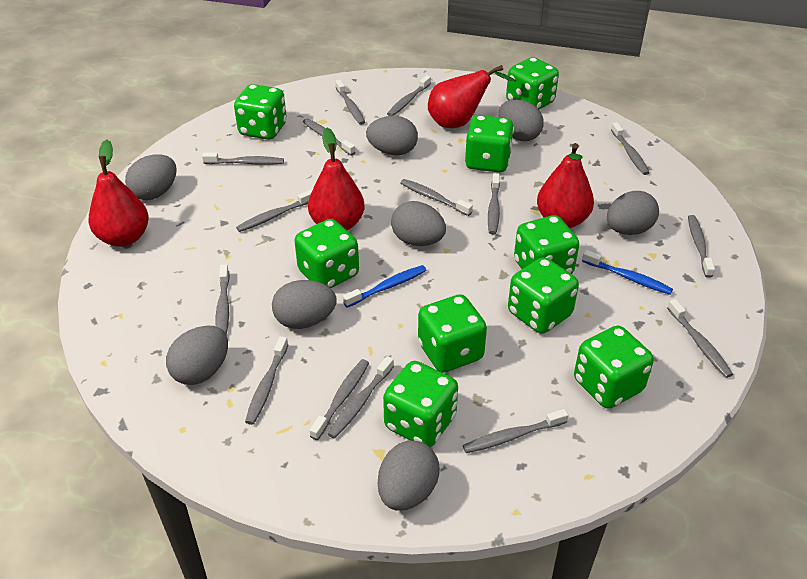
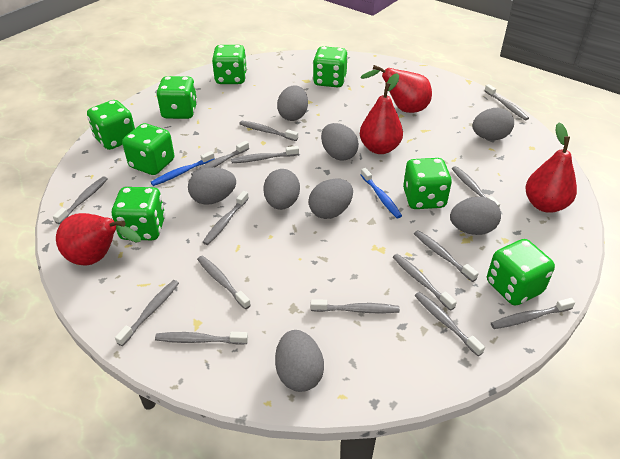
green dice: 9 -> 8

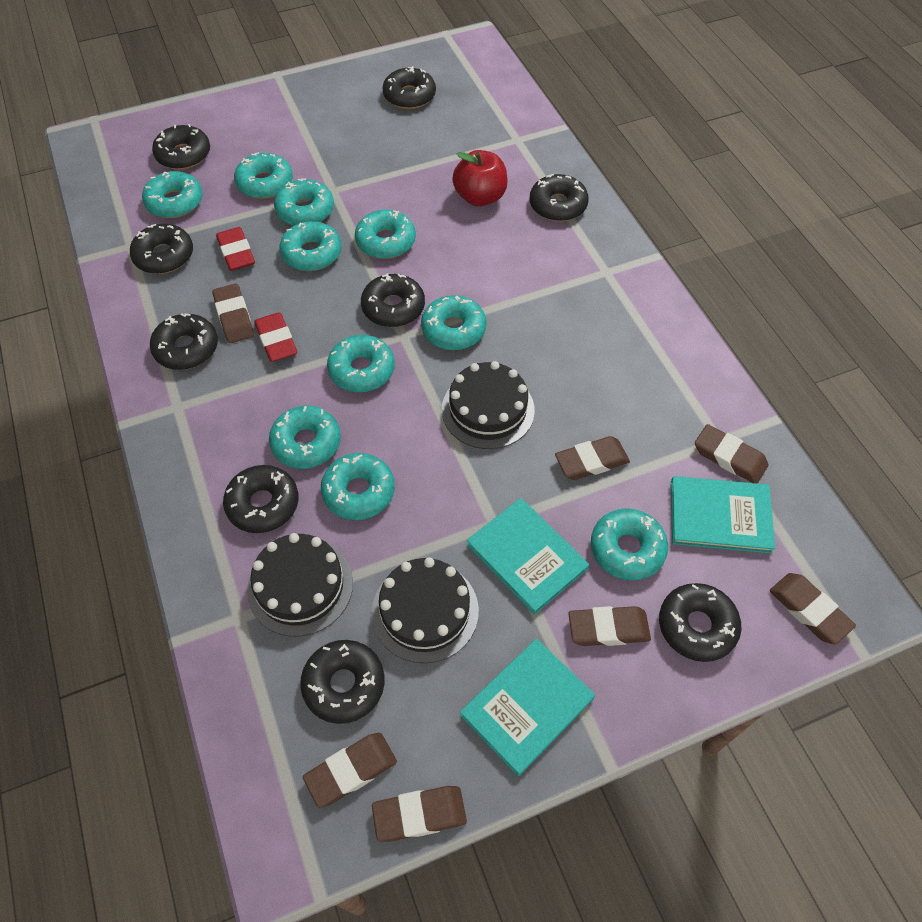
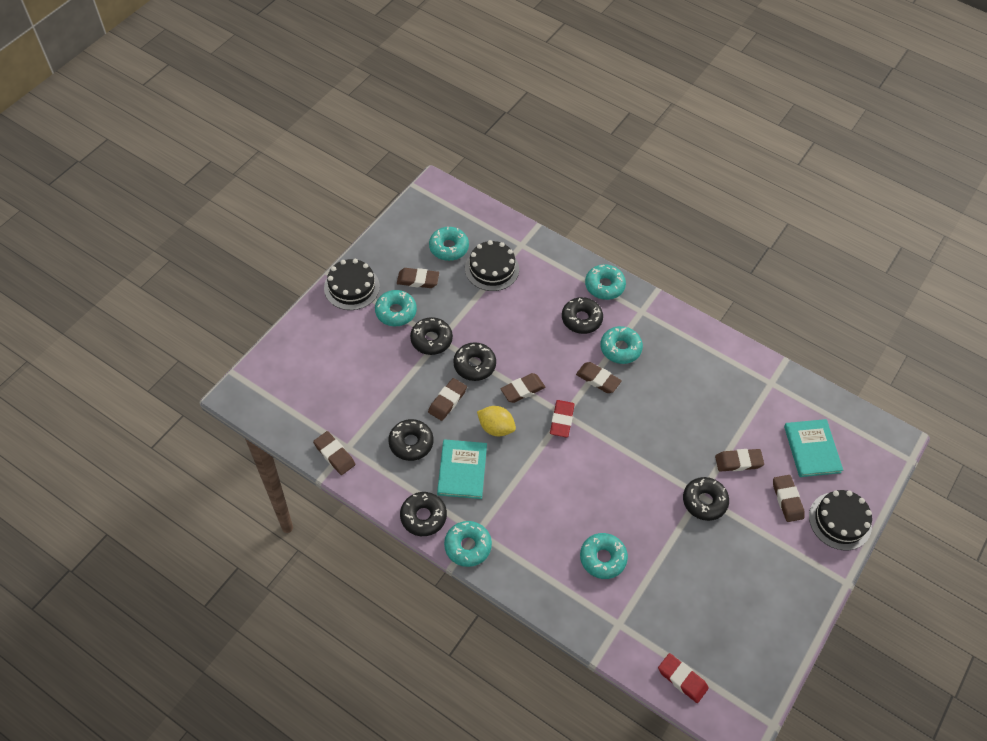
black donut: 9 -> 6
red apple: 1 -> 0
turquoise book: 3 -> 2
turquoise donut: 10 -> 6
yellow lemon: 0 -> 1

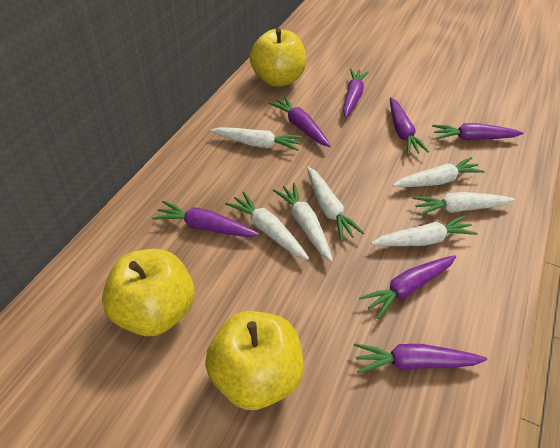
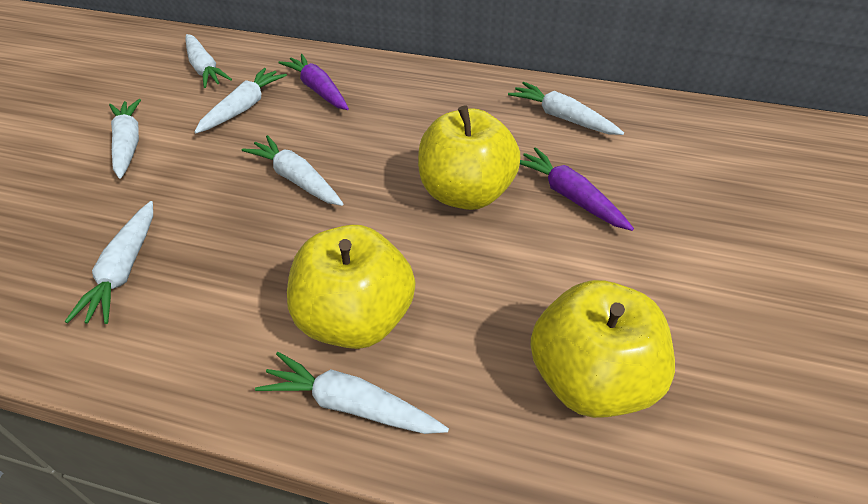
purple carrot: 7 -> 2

---

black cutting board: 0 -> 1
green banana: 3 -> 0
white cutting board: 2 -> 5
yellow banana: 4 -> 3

#### [What you need to do]
Only a number is wanted. How many lines of the entries above carry "cutting"?

#### [Answer for the task]
2